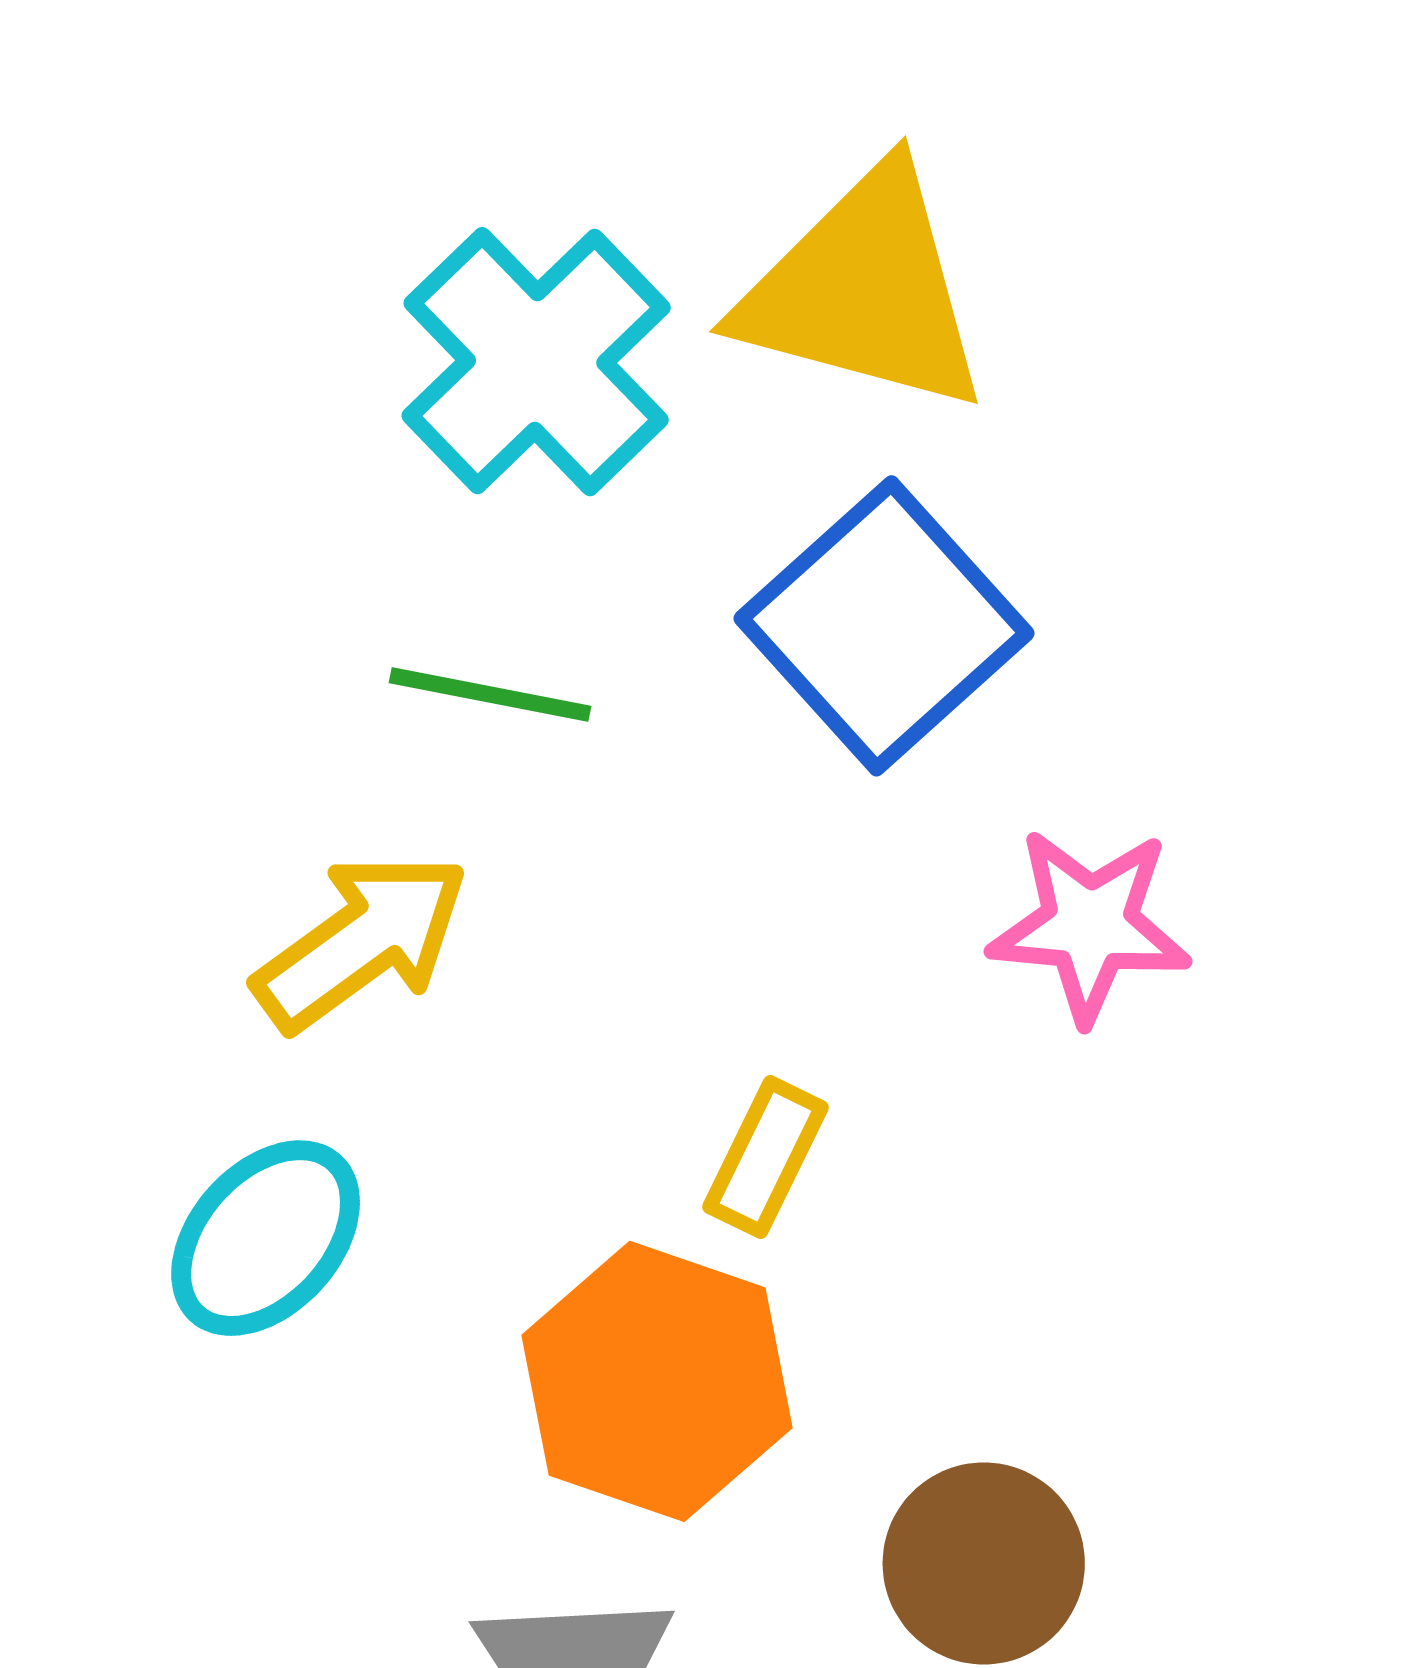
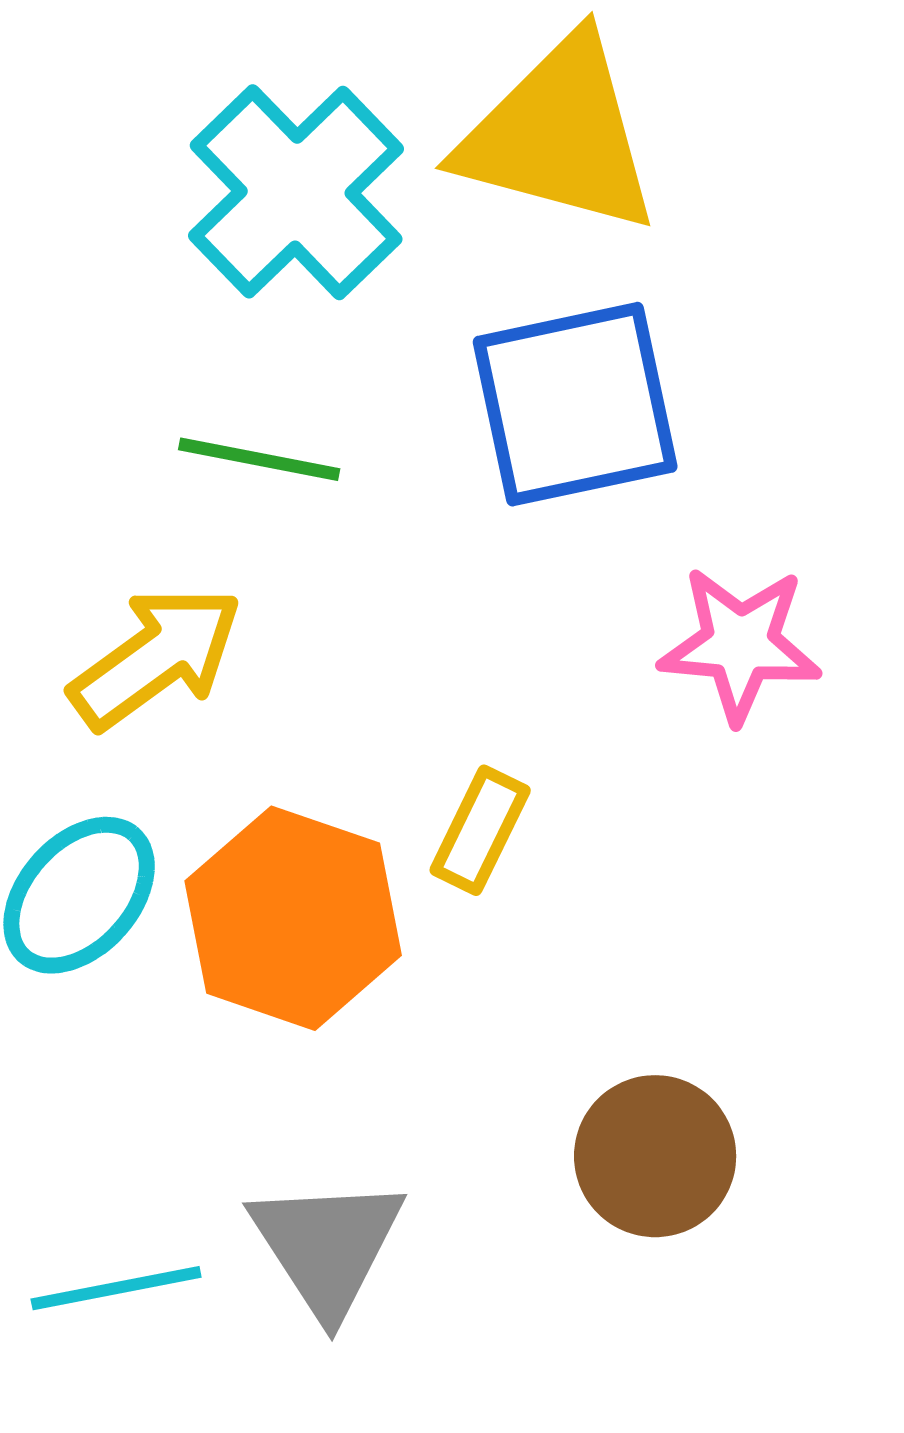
blue square: (884, 626) -> (575, 404), turned 30
orange hexagon: (657, 1381) -> (293, 918), moved

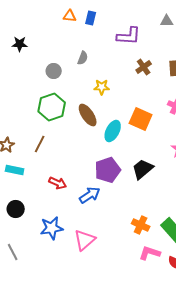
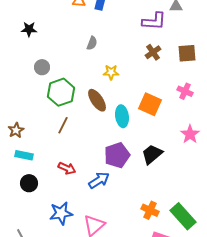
purple L-shape: (129, 36) -> (154, 21), moved
gray circle: (54, 71) -> (42, 67), moved
cyan ellipse: (113, 131) -> (122, 116), turned -35
brown line: (40, 144) -> (63, 125), moved
black circle: (16, 209) -> (29, 183), moved

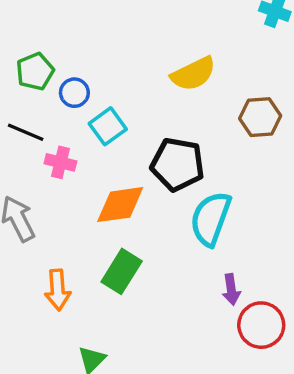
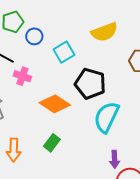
cyan square: (108, 126) -> (64, 52), moved
orange diamond: (120, 205) -> (55, 104), turned 36
green rectangle: (122, 271) -> (52, 143), size x0.7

- _Your assignment_
Leave out the pictures, and give all the records again exactly.

- _Result below_
blue square: (884, 626) -> (575, 404), turned 30
orange hexagon: (657, 1381) -> (293, 918), moved

purple L-shape: (129, 36) -> (154, 21), moved
gray circle: (54, 71) -> (42, 67), moved
cyan ellipse: (113, 131) -> (122, 116), turned -35
brown line: (40, 144) -> (63, 125), moved
black circle: (16, 209) -> (29, 183), moved

cyan square: (108, 126) -> (64, 52), moved
orange diamond: (120, 205) -> (55, 104), turned 36
green rectangle: (122, 271) -> (52, 143), size x0.7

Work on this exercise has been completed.